(Coordinate-based change listings)

________________________________________

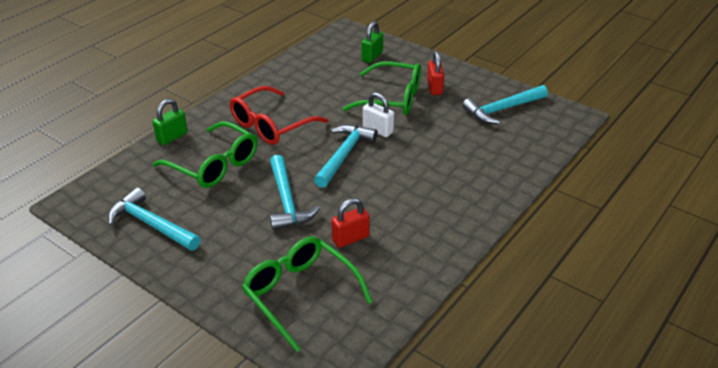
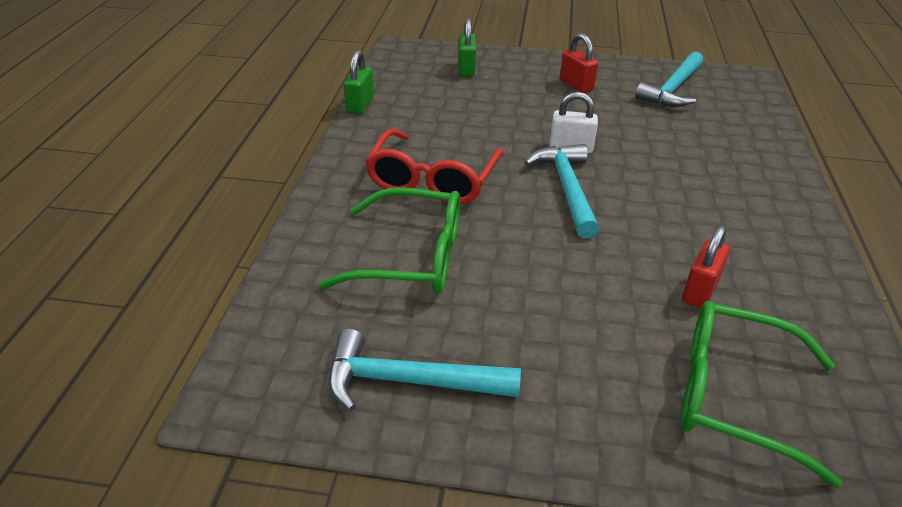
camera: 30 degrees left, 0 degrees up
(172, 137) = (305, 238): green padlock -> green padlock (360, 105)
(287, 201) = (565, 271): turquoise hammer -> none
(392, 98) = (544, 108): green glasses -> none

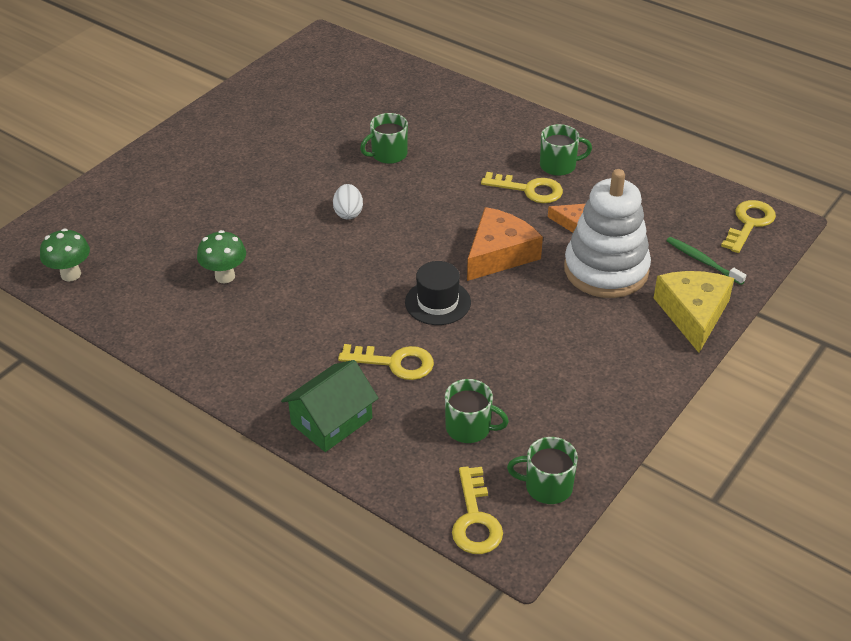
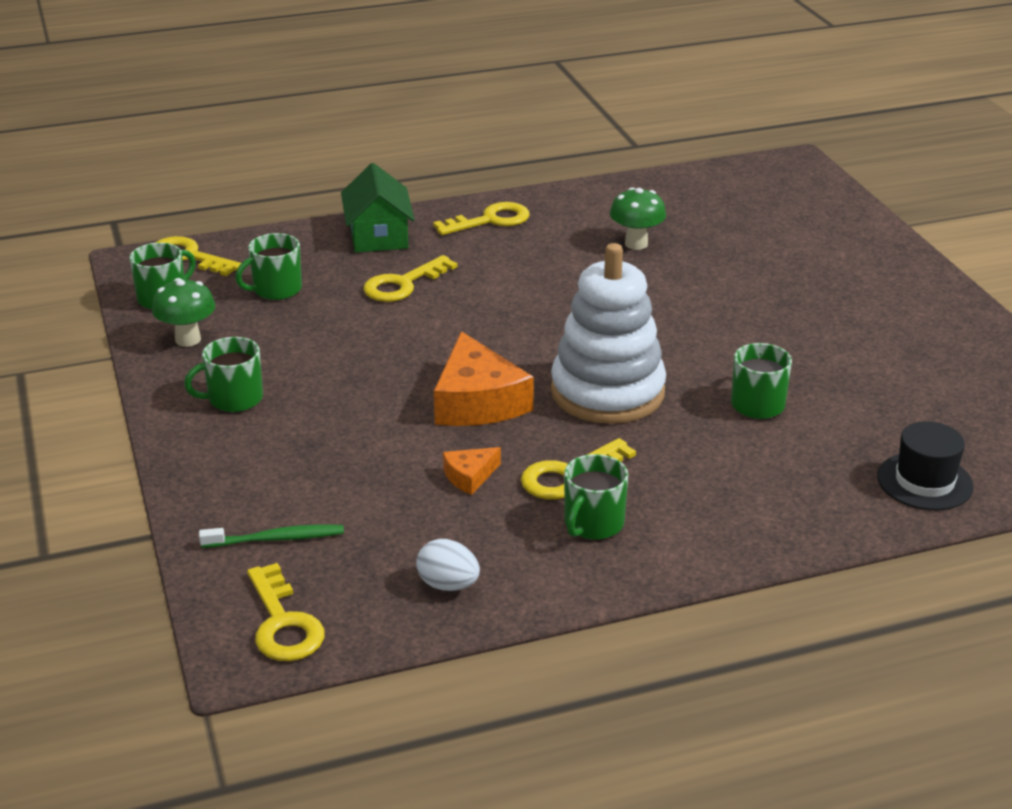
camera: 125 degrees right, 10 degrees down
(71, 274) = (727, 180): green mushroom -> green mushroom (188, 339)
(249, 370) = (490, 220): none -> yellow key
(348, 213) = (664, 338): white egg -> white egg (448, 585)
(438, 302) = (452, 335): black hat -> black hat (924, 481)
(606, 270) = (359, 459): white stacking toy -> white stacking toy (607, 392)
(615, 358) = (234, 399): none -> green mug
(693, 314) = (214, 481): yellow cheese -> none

________________________________________

All of the records above should be returned exactly, though the pictures should not.

camera: 30 degrees left, 0 degrees up
(172, 137) = (305, 238): green padlock -> green padlock (360, 105)
(287, 201) = (565, 271): turquoise hammer -> none
(392, 98) = (544, 108): green glasses -> none

camera: 125 degrees right, 10 degrees down
(71, 274) = (727, 180): green mushroom -> green mushroom (188, 339)
(249, 370) = (490, 220): none -> yellow key
(348, 213) = (664, 338): white egg -> white egg (448, 585)
(438, 302) = (452, 335): black hat -> black hat (924, 481)
(606, 270) = (359, 459): white stacking toy -> white stacking toy (607, 392)
(615, 358) = (234, 399): none -> green mug
(693, 314) = (214, 481): yellow cheese -> none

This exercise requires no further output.